• **Material for this exercise**:

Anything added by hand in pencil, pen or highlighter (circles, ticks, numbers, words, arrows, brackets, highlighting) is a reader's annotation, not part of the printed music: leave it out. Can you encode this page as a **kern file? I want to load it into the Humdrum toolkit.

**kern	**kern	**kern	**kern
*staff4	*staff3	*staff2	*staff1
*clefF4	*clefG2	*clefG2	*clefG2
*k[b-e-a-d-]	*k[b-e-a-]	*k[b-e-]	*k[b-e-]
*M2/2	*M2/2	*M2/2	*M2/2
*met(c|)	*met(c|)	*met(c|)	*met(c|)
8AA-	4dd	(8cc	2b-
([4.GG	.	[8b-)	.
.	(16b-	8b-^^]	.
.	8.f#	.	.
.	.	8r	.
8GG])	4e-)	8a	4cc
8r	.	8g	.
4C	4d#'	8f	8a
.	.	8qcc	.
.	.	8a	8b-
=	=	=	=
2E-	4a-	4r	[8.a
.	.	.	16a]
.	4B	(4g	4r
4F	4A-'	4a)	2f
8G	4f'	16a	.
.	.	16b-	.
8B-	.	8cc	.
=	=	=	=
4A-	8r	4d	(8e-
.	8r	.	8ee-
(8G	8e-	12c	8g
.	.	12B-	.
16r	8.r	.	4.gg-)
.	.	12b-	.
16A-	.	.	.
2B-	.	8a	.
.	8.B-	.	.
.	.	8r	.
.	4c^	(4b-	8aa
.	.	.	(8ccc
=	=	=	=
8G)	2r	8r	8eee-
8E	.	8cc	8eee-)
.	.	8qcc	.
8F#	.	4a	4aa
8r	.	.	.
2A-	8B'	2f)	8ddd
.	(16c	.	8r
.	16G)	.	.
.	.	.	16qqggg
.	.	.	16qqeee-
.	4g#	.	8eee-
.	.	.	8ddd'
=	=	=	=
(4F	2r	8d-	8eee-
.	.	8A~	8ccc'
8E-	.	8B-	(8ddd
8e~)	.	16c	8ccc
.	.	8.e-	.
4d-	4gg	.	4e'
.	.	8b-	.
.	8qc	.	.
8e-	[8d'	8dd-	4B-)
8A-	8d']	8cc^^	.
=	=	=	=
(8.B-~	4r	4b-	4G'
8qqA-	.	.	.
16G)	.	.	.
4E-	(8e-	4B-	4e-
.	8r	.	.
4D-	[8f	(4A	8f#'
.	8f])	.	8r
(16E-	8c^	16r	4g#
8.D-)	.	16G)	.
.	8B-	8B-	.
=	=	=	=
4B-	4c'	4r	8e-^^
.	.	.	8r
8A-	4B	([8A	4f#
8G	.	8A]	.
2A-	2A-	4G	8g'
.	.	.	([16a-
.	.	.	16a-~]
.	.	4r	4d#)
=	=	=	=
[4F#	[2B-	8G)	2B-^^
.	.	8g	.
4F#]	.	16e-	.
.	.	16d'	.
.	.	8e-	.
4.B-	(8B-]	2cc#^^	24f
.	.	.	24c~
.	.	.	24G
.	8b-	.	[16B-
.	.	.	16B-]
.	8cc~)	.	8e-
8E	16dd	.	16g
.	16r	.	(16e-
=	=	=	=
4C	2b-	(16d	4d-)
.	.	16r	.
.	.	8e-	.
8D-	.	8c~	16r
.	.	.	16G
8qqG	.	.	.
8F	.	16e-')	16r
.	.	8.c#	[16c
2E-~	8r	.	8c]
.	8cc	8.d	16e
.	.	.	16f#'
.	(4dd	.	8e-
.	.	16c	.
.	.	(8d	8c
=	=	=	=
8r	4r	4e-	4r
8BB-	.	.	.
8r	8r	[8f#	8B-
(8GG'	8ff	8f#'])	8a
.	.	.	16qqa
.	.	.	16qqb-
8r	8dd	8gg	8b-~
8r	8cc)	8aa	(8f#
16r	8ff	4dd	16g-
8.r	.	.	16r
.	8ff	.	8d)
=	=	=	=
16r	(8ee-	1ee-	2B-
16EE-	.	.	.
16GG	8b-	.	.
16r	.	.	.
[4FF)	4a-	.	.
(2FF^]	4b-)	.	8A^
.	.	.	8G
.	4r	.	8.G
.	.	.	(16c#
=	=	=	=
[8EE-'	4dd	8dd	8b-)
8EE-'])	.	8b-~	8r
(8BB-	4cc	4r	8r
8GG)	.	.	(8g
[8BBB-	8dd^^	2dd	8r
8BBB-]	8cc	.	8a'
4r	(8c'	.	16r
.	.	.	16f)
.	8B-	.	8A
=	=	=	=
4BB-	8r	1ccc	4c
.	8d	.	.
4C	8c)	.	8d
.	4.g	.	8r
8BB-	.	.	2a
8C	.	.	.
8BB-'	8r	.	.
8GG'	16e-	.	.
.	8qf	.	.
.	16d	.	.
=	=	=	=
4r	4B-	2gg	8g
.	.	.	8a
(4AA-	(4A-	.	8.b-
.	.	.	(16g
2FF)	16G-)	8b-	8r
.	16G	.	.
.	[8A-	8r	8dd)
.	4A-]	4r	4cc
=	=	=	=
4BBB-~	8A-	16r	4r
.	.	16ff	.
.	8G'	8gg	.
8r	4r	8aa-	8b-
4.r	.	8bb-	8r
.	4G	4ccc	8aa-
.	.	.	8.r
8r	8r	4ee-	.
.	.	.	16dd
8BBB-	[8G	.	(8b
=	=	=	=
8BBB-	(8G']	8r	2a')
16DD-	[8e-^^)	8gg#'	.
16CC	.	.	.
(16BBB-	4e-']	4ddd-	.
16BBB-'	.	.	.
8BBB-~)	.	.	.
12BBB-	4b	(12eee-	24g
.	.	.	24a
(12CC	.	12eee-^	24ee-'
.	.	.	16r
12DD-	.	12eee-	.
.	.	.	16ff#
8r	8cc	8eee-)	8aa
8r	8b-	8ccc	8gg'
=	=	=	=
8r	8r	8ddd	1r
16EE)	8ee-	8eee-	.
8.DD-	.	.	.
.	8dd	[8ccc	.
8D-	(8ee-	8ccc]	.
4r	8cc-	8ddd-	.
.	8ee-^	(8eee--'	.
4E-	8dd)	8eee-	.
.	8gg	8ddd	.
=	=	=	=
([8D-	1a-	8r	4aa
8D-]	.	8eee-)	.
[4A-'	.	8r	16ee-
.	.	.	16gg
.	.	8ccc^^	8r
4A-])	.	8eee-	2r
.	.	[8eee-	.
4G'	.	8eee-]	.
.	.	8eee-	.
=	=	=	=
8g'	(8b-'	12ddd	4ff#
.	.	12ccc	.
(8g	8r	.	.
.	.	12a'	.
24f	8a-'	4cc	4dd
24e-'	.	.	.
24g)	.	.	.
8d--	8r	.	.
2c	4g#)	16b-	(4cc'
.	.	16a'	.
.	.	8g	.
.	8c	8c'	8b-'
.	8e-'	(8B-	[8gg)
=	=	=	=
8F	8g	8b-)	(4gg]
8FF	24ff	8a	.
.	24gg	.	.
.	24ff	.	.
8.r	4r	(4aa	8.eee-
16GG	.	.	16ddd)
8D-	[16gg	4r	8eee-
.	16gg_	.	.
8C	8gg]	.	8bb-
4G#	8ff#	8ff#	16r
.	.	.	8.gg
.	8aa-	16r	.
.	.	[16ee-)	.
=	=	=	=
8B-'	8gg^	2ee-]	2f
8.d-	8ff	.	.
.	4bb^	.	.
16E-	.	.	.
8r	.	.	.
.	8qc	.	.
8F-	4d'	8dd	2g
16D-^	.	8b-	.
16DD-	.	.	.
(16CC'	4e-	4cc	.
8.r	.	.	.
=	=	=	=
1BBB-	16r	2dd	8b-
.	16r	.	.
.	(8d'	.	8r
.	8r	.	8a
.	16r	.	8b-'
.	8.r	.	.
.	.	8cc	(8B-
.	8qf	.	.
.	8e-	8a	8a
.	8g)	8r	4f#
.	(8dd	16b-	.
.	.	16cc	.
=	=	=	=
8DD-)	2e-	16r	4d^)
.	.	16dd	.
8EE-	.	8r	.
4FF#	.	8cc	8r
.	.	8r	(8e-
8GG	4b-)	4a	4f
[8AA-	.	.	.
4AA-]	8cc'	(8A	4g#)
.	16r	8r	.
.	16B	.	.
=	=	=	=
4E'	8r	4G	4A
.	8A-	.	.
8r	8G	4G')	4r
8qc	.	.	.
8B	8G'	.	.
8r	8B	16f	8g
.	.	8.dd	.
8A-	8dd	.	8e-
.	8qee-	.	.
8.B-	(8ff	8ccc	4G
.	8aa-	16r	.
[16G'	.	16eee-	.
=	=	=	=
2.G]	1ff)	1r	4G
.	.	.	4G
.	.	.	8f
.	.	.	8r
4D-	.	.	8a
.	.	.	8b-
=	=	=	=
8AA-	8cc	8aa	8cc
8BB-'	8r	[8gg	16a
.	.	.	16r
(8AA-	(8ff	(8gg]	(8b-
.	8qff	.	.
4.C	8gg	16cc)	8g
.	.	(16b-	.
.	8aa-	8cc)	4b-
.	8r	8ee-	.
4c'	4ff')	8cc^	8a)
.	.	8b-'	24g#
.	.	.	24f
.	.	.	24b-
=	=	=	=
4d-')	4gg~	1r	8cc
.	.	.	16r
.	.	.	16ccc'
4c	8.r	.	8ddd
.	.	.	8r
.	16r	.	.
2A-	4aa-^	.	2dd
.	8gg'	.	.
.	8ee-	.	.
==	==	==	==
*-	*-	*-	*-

• **Required task**: List every line in the entries above that contains the string "kern", copying each line in full.

• **Reply**:
Anything added by hand in pencil, pen or highlighter (circles, ticks, numbers, words, arrows, brackets, highlighting) is a reader's annotation, not part of the printed music: leave it out. Can you encode this page as a **kern file? I want to load it into the Humdrum toolkit.
**kern	**kern	**kern	**kern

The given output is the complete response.